### About this exercise
Lift out, unaltered, the lines of the material below between the line holding "ENC pin DT: D2 -> D4" and the line holding "MATRIX pin DIN: D1 -> D9", counting both.

### Material provided

.....

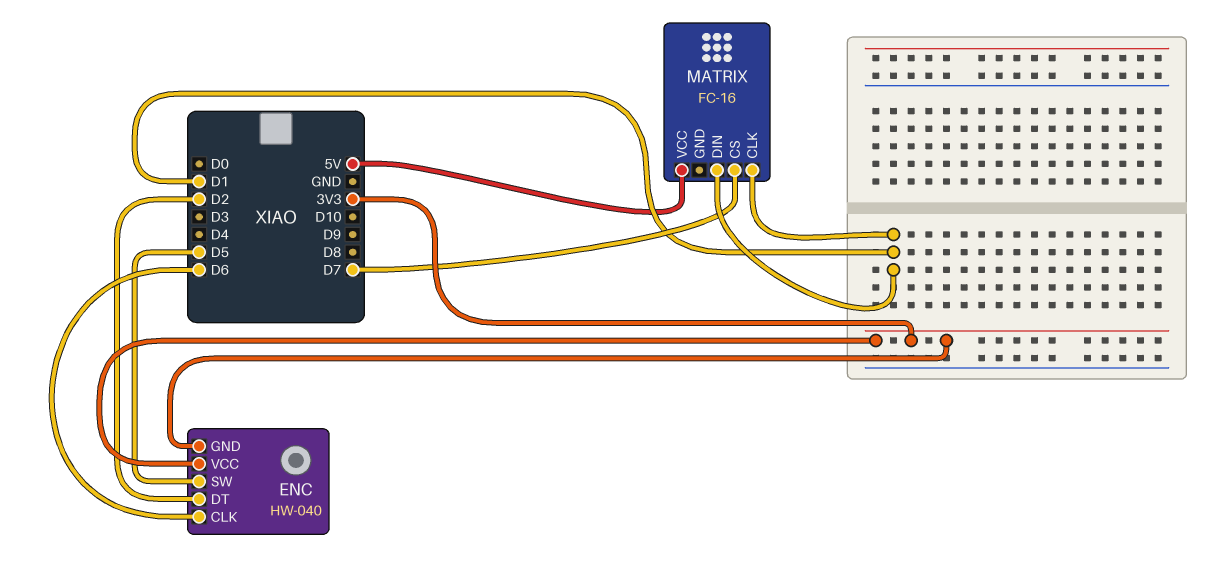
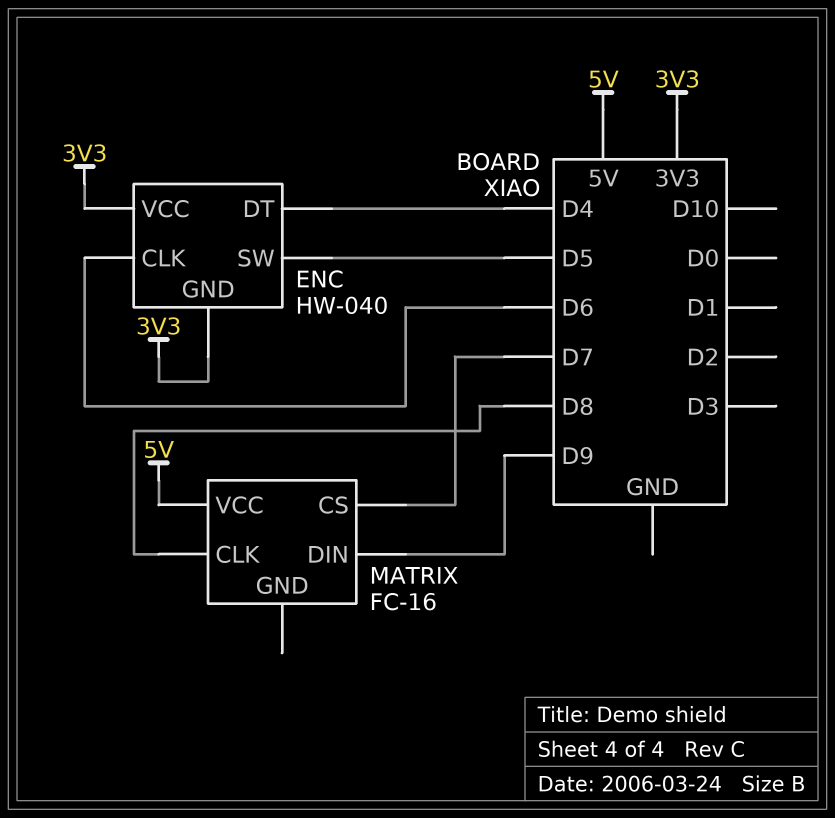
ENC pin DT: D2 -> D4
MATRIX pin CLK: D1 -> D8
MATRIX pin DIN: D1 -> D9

.....

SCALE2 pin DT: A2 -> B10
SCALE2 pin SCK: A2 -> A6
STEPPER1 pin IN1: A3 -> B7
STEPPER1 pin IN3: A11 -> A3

.....

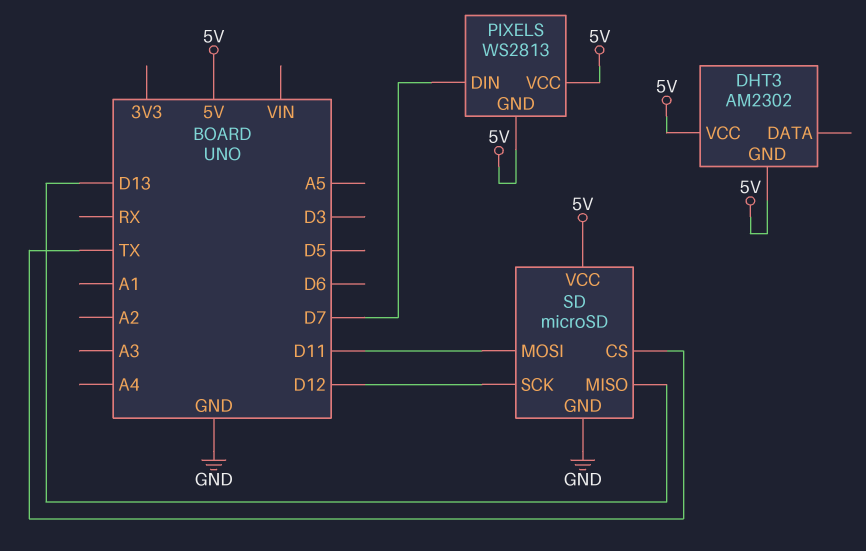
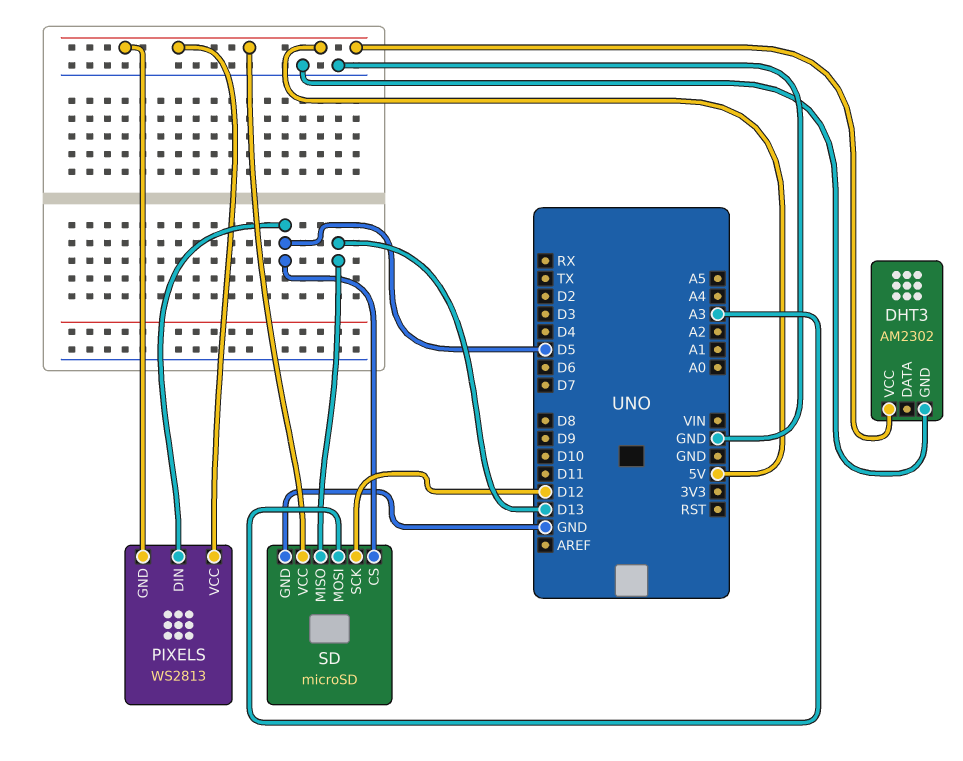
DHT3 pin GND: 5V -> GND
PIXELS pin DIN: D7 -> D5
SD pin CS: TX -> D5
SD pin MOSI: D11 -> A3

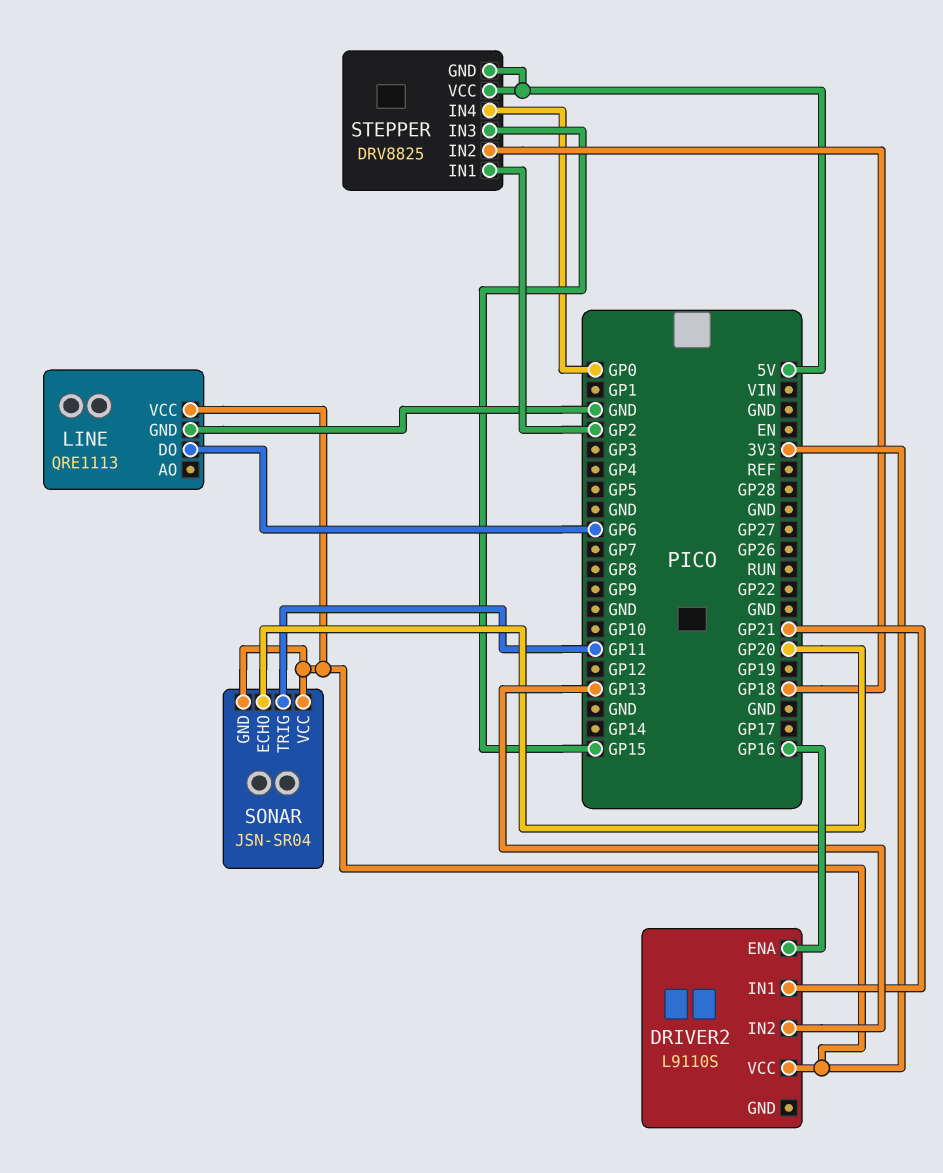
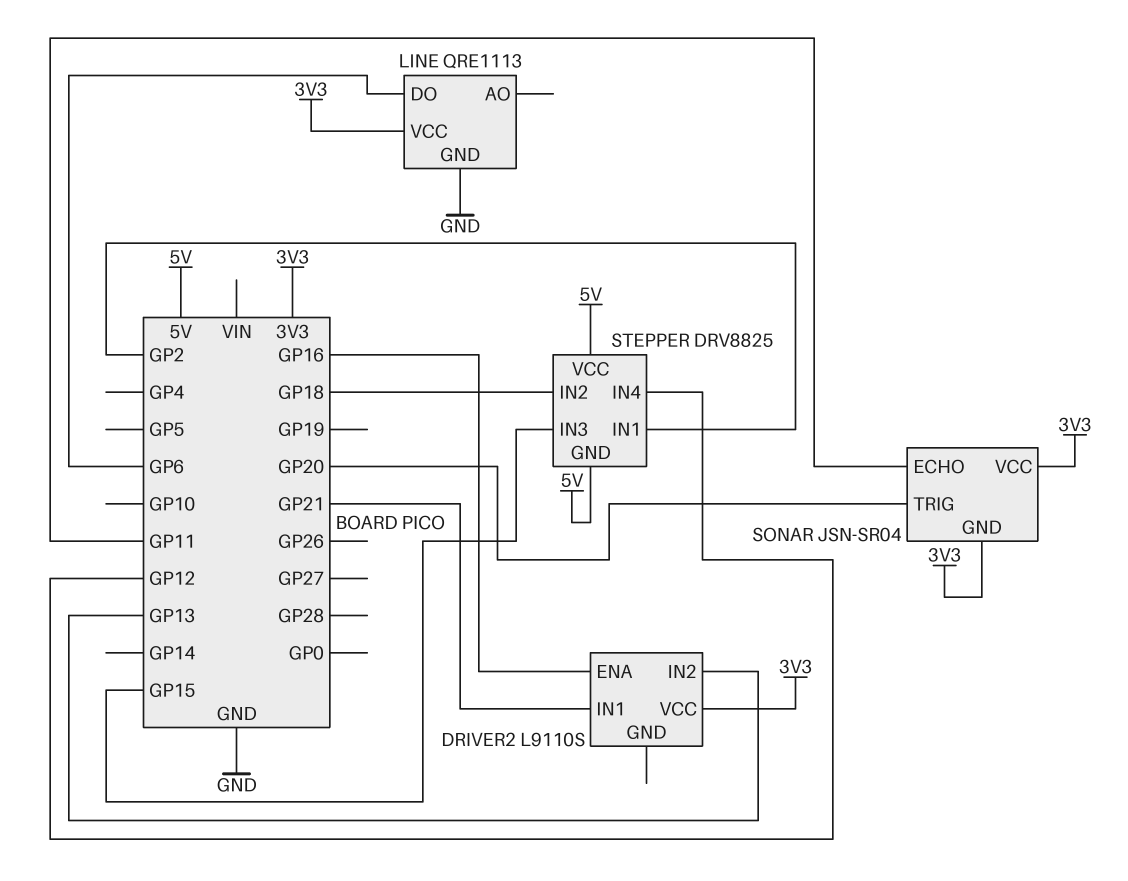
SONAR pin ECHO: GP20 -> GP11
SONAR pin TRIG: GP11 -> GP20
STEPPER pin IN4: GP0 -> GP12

.....

### Your solution
ENC pin DT: D2 -> D4
MATRIX pin CLK: D1 -> D8
MATRIX pin DIN: D1 -> D9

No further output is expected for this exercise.